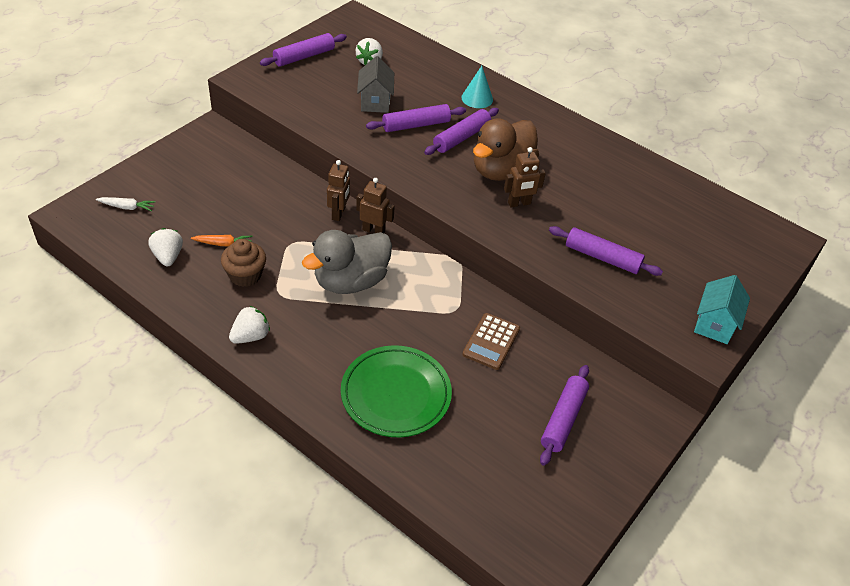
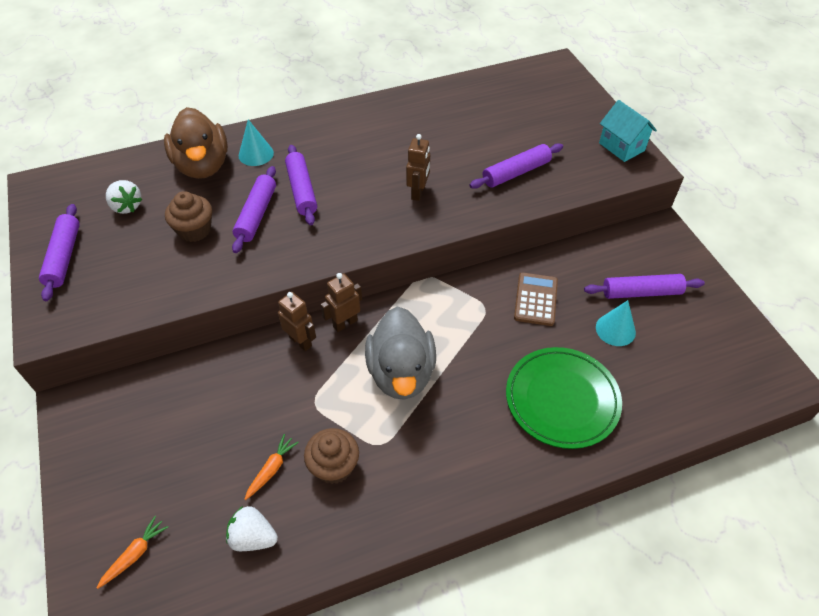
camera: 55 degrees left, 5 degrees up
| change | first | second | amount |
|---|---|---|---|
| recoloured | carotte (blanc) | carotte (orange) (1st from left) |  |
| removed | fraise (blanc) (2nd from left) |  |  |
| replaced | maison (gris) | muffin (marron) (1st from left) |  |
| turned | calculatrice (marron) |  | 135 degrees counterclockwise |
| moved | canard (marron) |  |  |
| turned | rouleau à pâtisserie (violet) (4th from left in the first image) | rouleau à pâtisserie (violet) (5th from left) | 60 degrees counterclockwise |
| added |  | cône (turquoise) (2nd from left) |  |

+===+

_EXERCISE OBJECTIVE:_
From the first record to the last, transcribe everything exactly but drop the pictures.

_SOLVED PROBLEM:_
camera: 55 degrees left, 5 degrees up
| change | first | second | amount |
|---|---|---|---|
| recoloured | carotte (blanc) | carotte (orange) (1st from left) |  |
| removed | fraise (blanc) (2nd from left) |  |  |
| replaced | maison (gris) | muffin (marron) (1st from left) |  |
| turned | calculatrice (marron) |  | 135 degrees counterclockwise |
| moved | canard (marron) |  |  |
| turned | rouleau à pâtisserie (violet) (4th from left in the first image) | rouleau à pâtisserie (violet) (5th from left) | 60 degrees counterclockwise |
| added |  | cône (turquoise) (2nd from left) |  |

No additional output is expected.